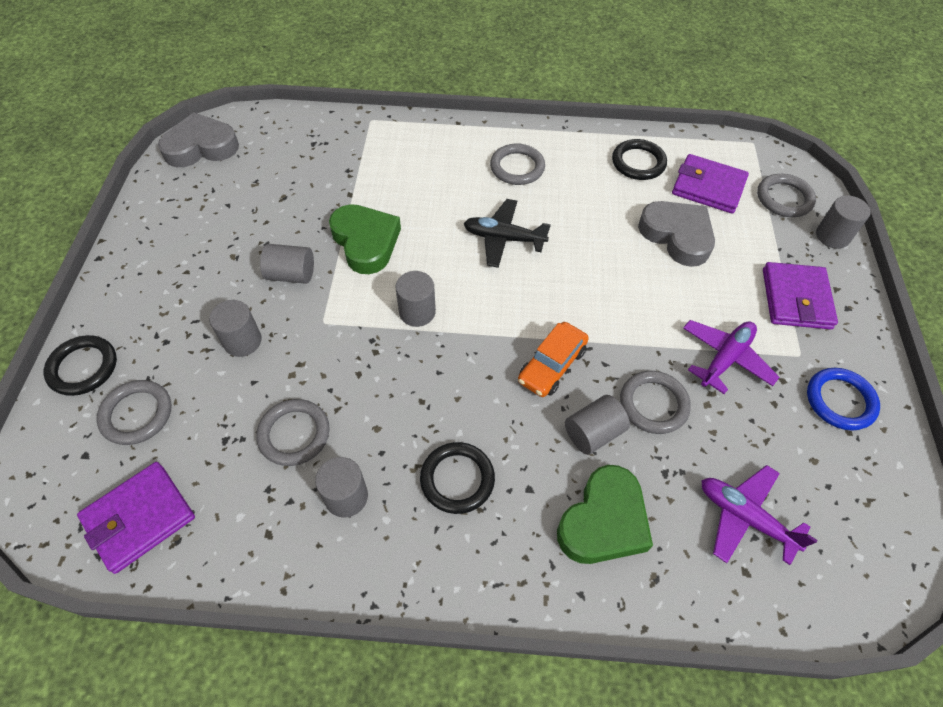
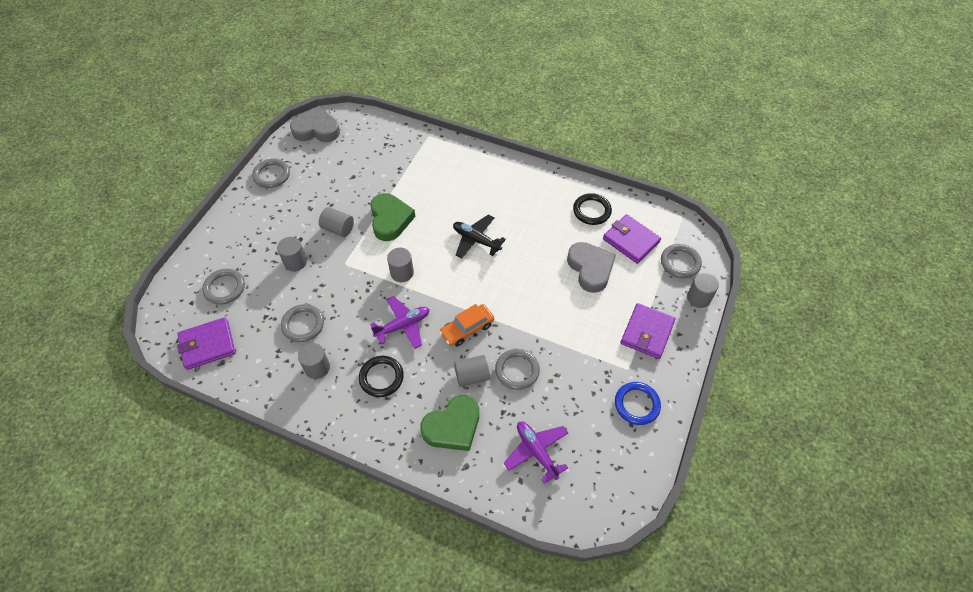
camera: 20 degrees right, 0 degrees up
(83, 367) = (205, 253): black ring -> none
(517, 167) = (508, 193): grey ring -> grey ring (272, 175)
(725, 359) = (577, 357): purple plane -> purple plane (403, 325)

────────────────

ABOUT THIS EXERCISE: Print the complete listing exactly, apart from any pictures.

RESPONSE BOX:
camera: 20 degrees right, 0 degrees up
(83, 367) = (205, 253): black ring -> none
(517, 167) = (508, 193): grey ring -> grey ring (272, 175)
(725, 359) = (577, 357): purple plane -> purple plane (403, 325)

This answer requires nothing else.